>>>

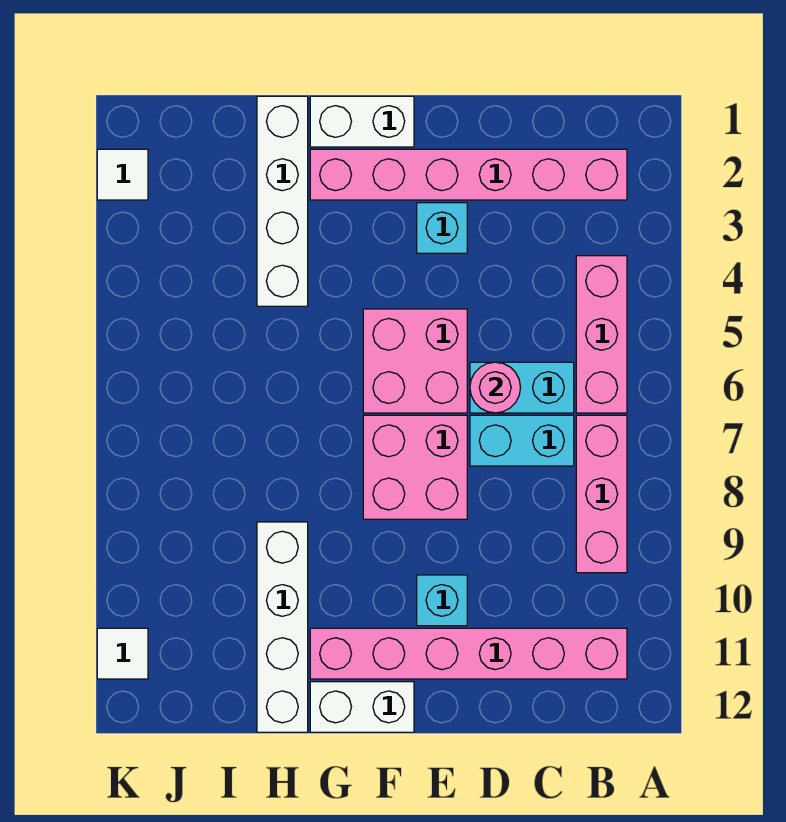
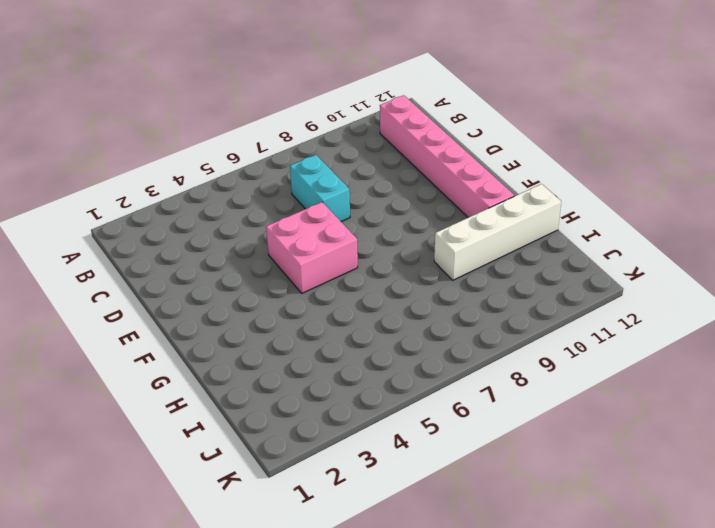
none -> pink brick B2:G2 level 1
none -> pink brick B4:B6 level 1
none -> pink brick B7:B9 level 1

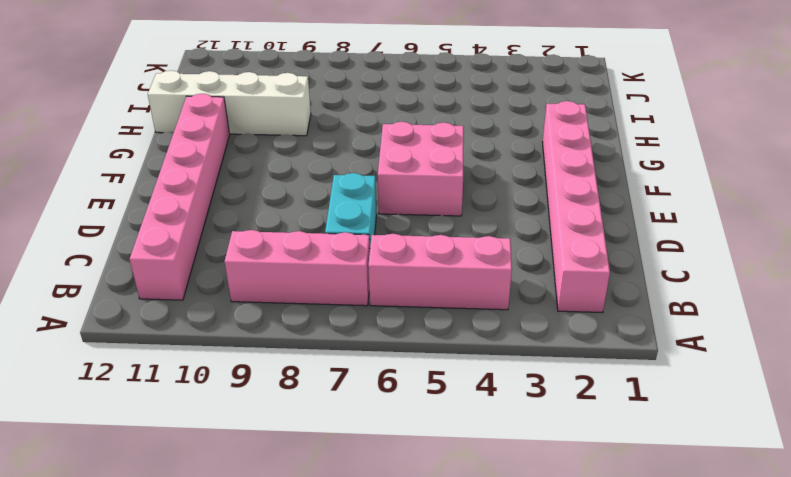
none -> cyan brick C6:D6 level 1
none -> cyan brick E3 level 1
none -> pink brick E7:F8 level 1

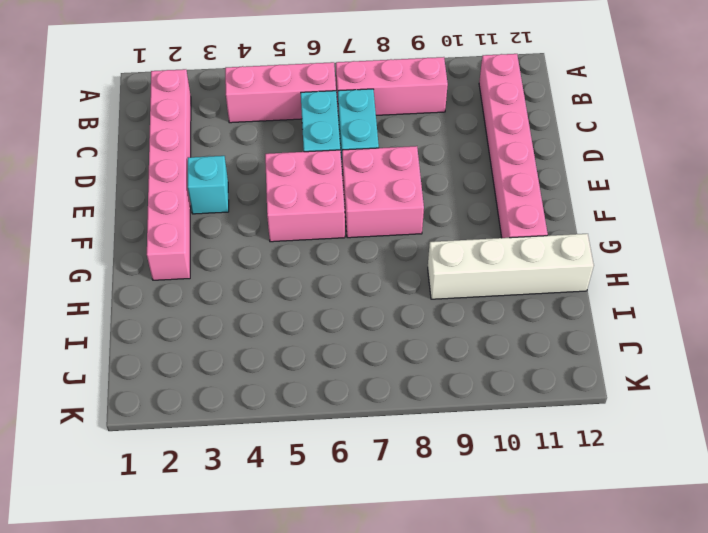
none -> cyan brick E10 level 1
none -> white brick F1:G1 level 1
none -> white brick F12:G12 level 1

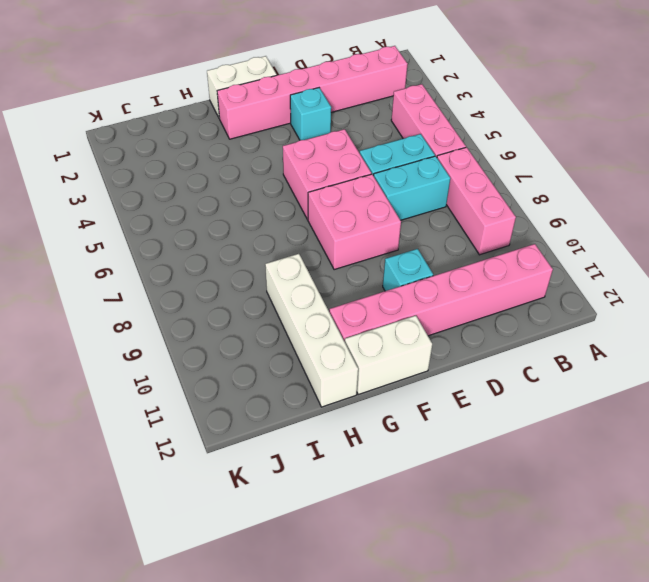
none -> white brick H1:H4 level 1
none -> white tile K2 level 1
none -> white tile K11 level 1

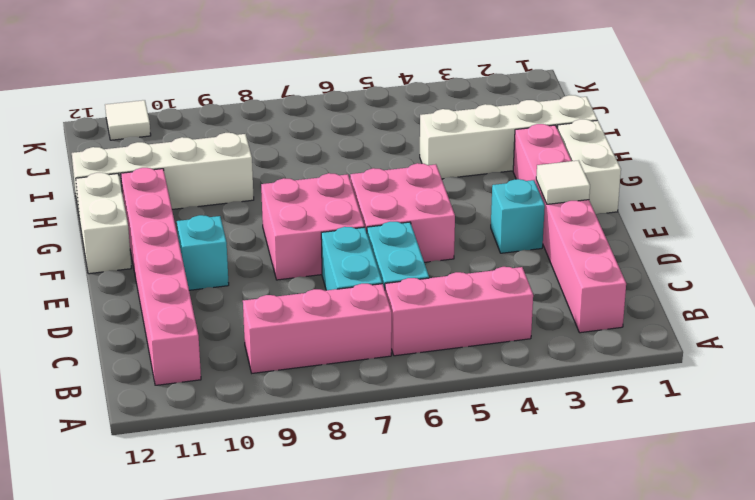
white tile E2 level 2 -> white tile K2 level 1
none -> pink round brick D6 level 2

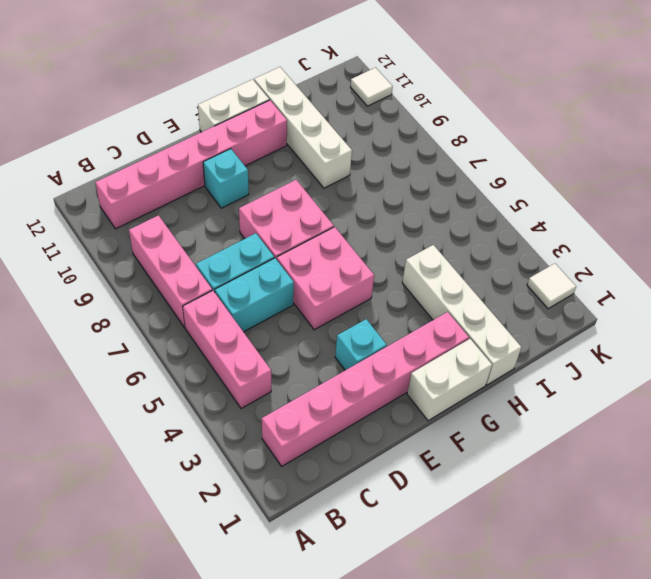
none -> pink round brick D6 level 2

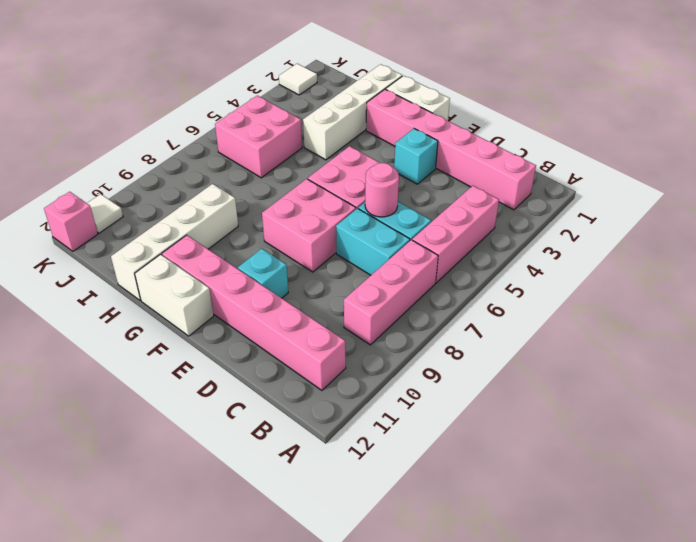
pink brick I5:J6 level 1 -> none
pink brick K12 level 1 -> none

<<<

- [Assigned task]:
Transcription of the lines from the one with "none -> white tile K2 level 1" through the end of the entries is required, exact and with no pictures.

- [Answer for the task]:
none -> white tile K2 level 1
none -> white tile K11 level 1

white tile E2 level 2 -> white tile K2 level 1
none -> pink round brick D6 level 2

none -> pink round brick D6 level 2

pink brick I5:J6 level 1 -> none
pink brick K12 level 1 -> none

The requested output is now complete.